## What to do
Looking at the entries below, state how many lines contain the word "RADIO". Give the number alone.

## Supplied material
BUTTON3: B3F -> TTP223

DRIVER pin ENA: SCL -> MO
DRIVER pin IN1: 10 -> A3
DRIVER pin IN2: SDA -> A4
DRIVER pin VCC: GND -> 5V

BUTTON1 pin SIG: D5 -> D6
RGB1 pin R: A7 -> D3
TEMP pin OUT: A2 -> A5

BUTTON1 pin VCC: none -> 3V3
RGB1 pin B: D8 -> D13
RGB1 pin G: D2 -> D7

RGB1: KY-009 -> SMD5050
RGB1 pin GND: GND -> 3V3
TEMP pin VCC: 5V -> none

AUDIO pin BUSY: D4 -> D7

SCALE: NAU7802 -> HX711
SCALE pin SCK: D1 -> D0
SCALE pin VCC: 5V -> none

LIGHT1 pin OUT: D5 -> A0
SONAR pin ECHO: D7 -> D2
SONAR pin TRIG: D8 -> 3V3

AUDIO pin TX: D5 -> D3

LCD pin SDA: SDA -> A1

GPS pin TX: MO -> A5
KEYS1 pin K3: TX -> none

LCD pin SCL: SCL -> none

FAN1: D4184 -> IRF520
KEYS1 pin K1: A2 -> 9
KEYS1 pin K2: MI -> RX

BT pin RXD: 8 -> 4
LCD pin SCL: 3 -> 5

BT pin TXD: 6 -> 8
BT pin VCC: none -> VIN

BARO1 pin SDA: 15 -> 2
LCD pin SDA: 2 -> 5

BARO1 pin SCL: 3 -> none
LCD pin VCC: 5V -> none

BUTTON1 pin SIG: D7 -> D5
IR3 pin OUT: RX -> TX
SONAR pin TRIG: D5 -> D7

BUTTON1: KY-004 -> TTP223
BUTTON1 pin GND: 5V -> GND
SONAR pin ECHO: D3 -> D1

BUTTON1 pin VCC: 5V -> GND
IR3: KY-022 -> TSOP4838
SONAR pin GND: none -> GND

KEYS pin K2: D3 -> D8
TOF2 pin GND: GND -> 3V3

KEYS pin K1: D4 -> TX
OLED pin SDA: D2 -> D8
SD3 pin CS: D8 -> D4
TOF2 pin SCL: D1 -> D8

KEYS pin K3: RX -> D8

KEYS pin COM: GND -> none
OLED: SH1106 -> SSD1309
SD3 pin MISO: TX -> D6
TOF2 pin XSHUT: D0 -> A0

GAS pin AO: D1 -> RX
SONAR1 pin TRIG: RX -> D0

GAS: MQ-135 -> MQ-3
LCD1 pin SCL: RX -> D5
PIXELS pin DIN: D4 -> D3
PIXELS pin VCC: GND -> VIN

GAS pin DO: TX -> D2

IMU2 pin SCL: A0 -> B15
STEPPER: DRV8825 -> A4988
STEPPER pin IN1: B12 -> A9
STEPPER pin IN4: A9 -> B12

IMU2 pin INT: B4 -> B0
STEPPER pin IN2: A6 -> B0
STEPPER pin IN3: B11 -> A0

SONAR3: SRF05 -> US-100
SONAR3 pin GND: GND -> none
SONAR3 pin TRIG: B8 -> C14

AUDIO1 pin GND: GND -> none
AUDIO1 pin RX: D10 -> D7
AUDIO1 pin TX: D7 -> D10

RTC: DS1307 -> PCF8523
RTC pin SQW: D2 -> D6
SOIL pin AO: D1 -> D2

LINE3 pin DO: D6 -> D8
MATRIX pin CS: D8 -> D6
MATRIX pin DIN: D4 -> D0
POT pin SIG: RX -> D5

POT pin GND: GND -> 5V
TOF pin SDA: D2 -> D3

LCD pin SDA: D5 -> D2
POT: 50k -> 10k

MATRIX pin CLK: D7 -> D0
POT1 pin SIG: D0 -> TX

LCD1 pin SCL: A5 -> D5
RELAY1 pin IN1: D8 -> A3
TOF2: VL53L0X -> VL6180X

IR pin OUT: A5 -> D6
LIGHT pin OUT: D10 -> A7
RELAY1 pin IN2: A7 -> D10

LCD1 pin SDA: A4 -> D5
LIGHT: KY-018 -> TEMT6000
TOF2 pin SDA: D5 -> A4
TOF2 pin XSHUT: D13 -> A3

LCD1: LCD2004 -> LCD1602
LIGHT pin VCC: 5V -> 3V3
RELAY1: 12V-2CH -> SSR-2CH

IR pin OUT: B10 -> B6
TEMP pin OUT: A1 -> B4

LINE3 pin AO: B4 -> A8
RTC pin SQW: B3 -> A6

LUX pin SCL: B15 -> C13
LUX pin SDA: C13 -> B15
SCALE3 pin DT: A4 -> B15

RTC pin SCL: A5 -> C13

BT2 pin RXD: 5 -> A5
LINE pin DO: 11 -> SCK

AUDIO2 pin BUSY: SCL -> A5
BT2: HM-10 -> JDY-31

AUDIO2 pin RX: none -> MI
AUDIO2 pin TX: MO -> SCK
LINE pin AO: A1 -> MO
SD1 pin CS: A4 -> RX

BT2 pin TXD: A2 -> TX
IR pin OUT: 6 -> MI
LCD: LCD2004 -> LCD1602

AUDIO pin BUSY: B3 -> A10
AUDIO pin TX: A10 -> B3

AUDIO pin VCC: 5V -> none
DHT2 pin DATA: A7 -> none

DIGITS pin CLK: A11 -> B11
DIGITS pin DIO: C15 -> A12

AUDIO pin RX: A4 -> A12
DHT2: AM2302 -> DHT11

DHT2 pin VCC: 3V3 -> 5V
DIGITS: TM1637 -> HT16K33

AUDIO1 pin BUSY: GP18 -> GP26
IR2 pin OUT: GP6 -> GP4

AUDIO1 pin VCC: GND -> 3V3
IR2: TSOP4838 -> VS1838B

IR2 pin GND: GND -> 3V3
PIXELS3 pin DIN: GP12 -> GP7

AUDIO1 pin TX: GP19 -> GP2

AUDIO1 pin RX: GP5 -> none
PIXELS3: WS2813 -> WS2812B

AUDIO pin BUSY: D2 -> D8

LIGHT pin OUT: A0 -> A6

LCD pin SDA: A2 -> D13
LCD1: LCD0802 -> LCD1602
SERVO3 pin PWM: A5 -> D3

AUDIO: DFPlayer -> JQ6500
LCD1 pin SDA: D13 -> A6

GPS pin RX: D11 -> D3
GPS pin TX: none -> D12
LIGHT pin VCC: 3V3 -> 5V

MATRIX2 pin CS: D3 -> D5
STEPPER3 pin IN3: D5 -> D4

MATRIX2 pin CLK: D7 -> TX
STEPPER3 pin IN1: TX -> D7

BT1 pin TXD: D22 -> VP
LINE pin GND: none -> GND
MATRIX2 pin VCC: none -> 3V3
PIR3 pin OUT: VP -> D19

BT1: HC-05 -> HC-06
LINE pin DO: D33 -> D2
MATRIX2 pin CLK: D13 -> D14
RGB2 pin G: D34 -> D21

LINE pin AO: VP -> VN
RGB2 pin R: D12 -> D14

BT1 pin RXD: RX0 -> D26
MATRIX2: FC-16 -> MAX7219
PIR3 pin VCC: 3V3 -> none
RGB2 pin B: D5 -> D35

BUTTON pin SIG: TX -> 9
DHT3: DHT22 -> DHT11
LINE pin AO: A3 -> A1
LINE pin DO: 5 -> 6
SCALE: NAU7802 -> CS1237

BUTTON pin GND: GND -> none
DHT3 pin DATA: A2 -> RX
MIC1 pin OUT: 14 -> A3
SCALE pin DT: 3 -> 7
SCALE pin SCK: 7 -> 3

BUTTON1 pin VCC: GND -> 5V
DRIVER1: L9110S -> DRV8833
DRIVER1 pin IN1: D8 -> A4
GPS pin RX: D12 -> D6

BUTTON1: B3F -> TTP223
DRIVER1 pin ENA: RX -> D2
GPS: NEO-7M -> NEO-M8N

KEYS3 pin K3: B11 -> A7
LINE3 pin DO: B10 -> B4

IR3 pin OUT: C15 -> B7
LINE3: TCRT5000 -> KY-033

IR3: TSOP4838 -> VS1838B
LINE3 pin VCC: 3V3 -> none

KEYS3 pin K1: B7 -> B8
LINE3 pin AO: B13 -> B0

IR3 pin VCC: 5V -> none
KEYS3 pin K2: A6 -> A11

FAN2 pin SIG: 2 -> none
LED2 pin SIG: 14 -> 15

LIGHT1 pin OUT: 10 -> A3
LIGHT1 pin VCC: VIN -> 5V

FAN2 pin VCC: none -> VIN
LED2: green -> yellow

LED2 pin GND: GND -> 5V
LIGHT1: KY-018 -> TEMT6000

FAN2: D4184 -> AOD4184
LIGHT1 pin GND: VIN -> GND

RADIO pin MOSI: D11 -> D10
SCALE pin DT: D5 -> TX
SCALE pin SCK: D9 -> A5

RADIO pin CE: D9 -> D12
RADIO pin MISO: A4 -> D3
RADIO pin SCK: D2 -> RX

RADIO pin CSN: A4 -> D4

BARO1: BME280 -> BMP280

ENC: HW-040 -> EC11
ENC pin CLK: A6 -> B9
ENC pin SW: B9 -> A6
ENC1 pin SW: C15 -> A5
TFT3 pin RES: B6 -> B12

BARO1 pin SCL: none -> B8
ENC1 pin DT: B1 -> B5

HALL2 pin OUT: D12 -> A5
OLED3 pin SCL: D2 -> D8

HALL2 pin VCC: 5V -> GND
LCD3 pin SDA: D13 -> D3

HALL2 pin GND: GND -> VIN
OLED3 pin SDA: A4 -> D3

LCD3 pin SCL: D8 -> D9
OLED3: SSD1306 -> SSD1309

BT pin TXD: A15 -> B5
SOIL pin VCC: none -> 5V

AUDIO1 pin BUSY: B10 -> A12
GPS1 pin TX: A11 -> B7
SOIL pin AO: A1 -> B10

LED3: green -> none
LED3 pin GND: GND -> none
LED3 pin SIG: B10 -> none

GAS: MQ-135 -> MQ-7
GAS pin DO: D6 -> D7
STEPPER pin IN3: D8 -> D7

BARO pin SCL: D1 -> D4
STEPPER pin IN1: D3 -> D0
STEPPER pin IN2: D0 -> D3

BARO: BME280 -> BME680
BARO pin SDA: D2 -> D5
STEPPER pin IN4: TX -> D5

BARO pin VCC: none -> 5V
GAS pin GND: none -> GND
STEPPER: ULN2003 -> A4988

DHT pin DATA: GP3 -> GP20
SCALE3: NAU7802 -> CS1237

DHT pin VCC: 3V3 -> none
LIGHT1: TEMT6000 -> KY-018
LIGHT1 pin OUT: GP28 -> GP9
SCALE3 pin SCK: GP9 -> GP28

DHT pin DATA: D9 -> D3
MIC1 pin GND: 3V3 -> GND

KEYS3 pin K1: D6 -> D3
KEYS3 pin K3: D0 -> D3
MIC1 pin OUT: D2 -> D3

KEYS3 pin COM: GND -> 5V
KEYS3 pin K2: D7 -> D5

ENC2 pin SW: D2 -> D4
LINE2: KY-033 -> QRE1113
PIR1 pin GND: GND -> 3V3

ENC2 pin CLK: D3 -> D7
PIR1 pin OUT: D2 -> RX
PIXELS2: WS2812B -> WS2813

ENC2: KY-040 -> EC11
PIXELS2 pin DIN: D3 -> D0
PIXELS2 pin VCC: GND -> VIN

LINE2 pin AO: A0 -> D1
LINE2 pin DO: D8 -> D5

## Answer box
5